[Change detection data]
....
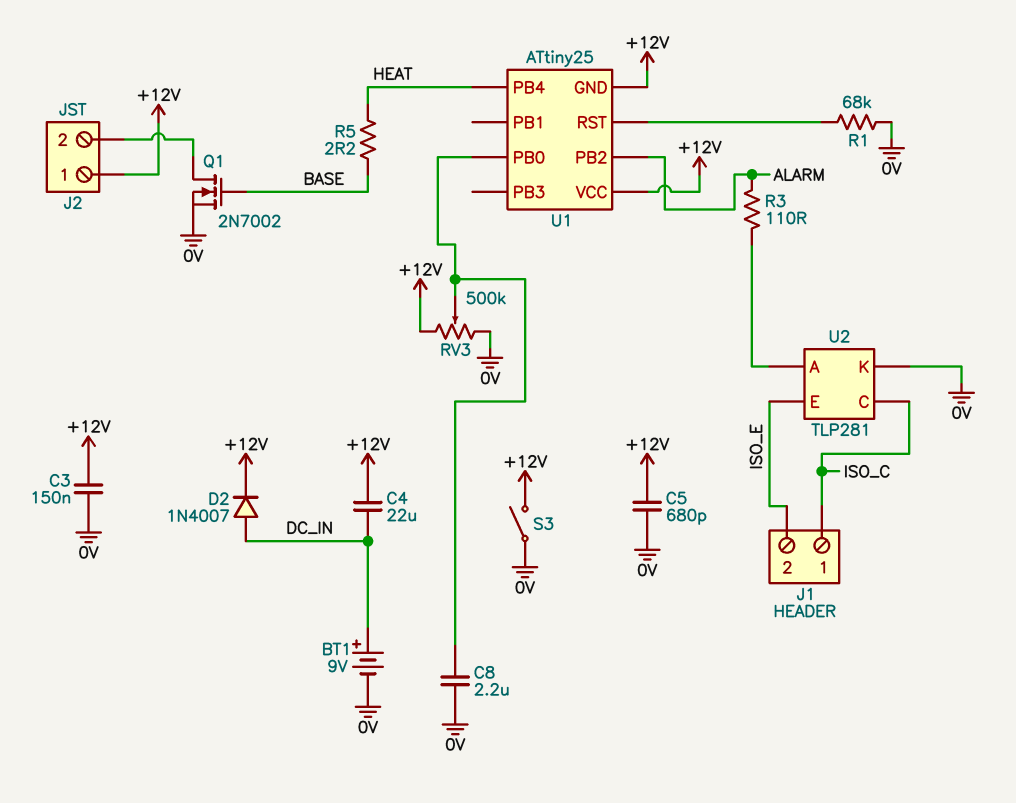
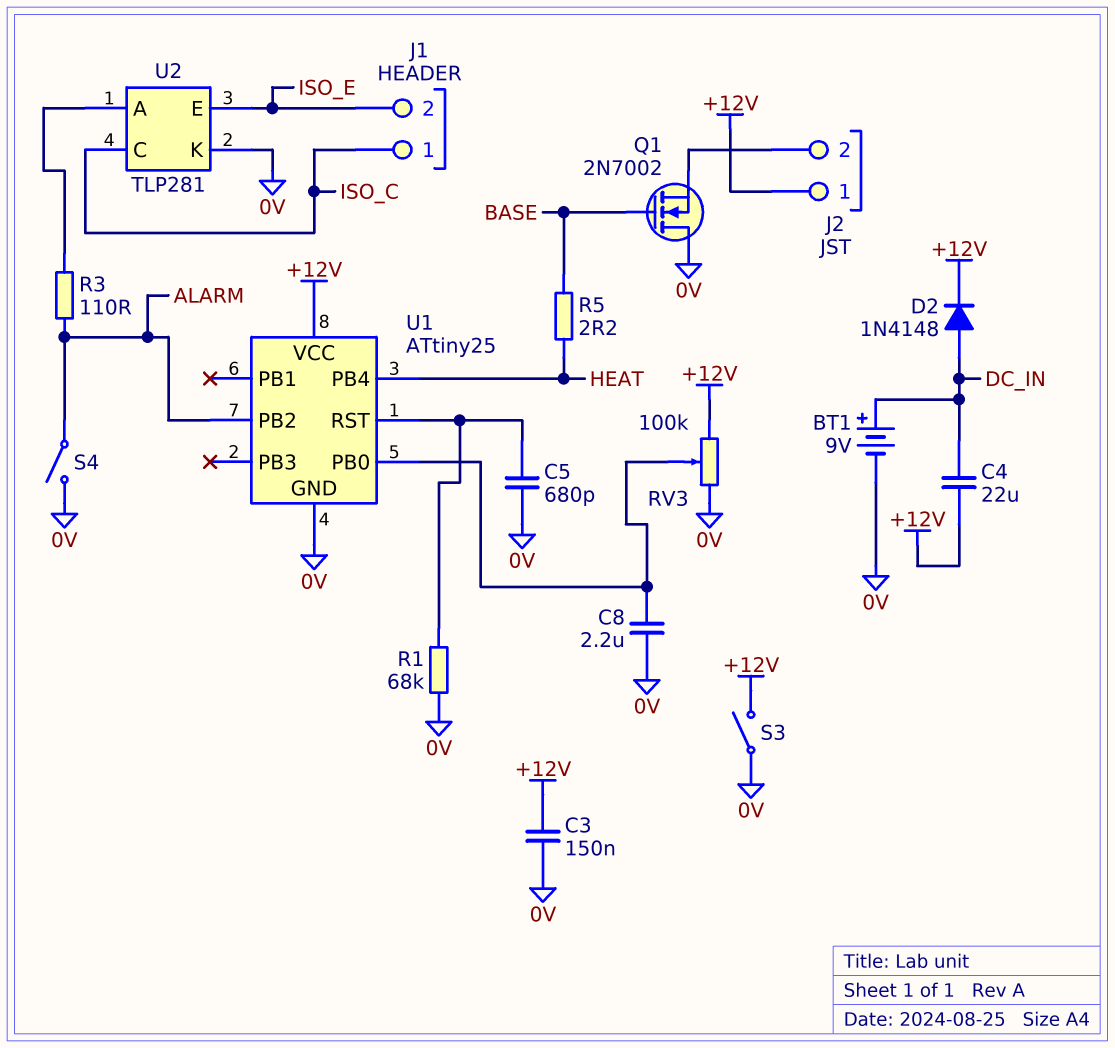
C5: 680pF (+12V, 0V) -> 680pF (0V, U1/RST)
D2: diode 1N4007 (A DC_IN, K +12V) -> diode 1N4148 (A DC_IN, K +12V)
Q1: NMOS 2N7002 (G BASE, D J2/2, S 0V) -> NMOS 2N7002 (G BASE, D 0V, S J2/2)
RV3: 500k (+12V, 0V, wiper U1/PB0) -> 100k (+12V, 0V, wiper U1/PB0)
S4: none -> switch (0V, ALARM)
U1 pin GND: +12V -> 0V

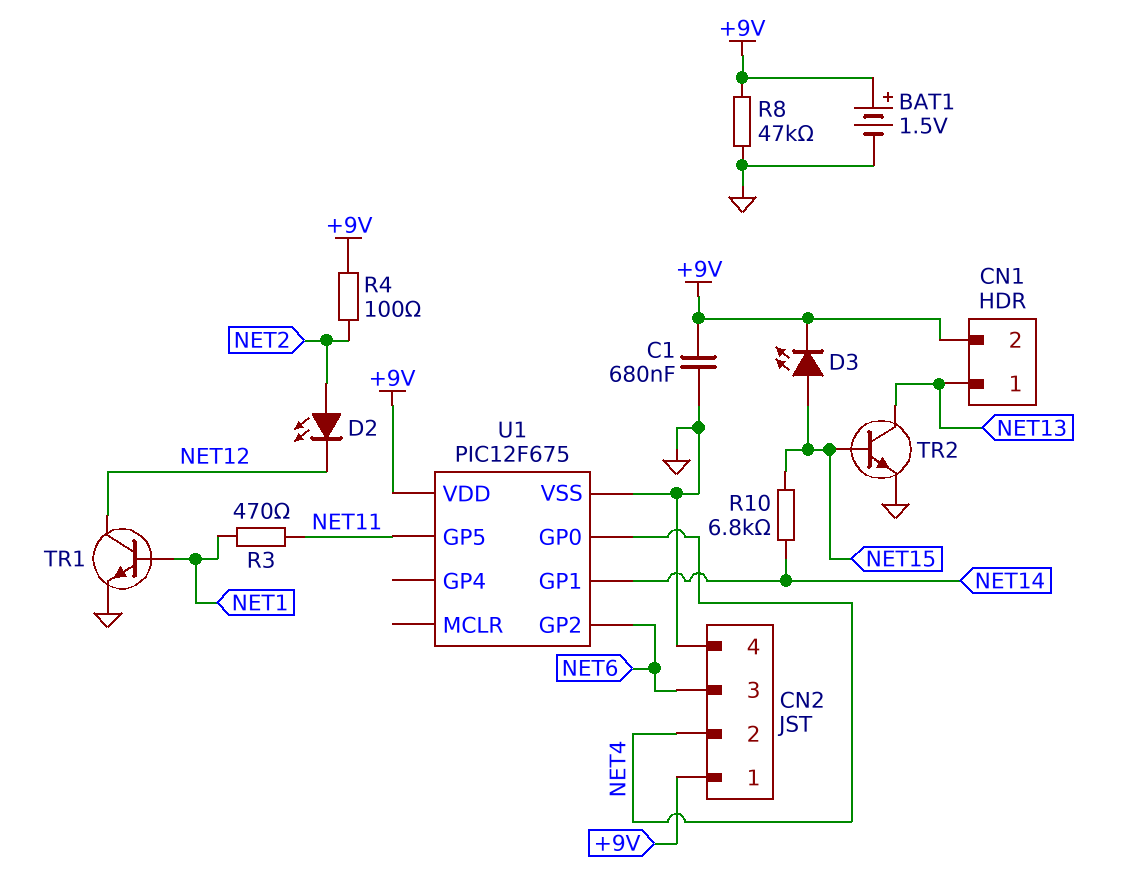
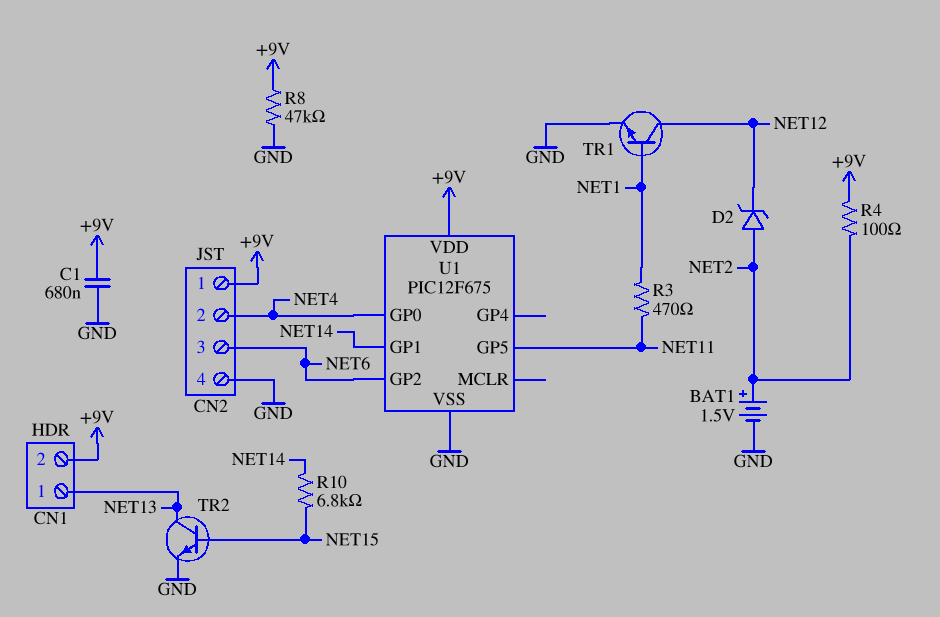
BAT1: 1.5V (plus +9V, minus GND) -> 1.5V (plus NET2, minus GND)
D2: LED (A NET2, K NET12) -> zener (A NET2, K NET12)
D3: LED (A NET15, K +9V) -> none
....
→ **Directions for this task**:
Final stretch of the data: repeat exactly each line from the one containing "RV3: 500k (+12V, 0V, wiper" through the last, and omit all pictures.

→ **Solution**:
RV3: 500k (+12V, 0V, wiper U1/PB0) -> 100k (+12V, 0V, wiper U1/PB0)
S4: none -> switch (0V, ALARM)
U1 pin GND: +12V -> 0V

BAT1: 1.5V (plus +9V, minus GND) -> 1.5V (plus NET2, minus GND)
D2: LED (A NET2, K NET12) -> zener (A NET2, K NET12)
D3: LED (A NET15, K +9V) -> none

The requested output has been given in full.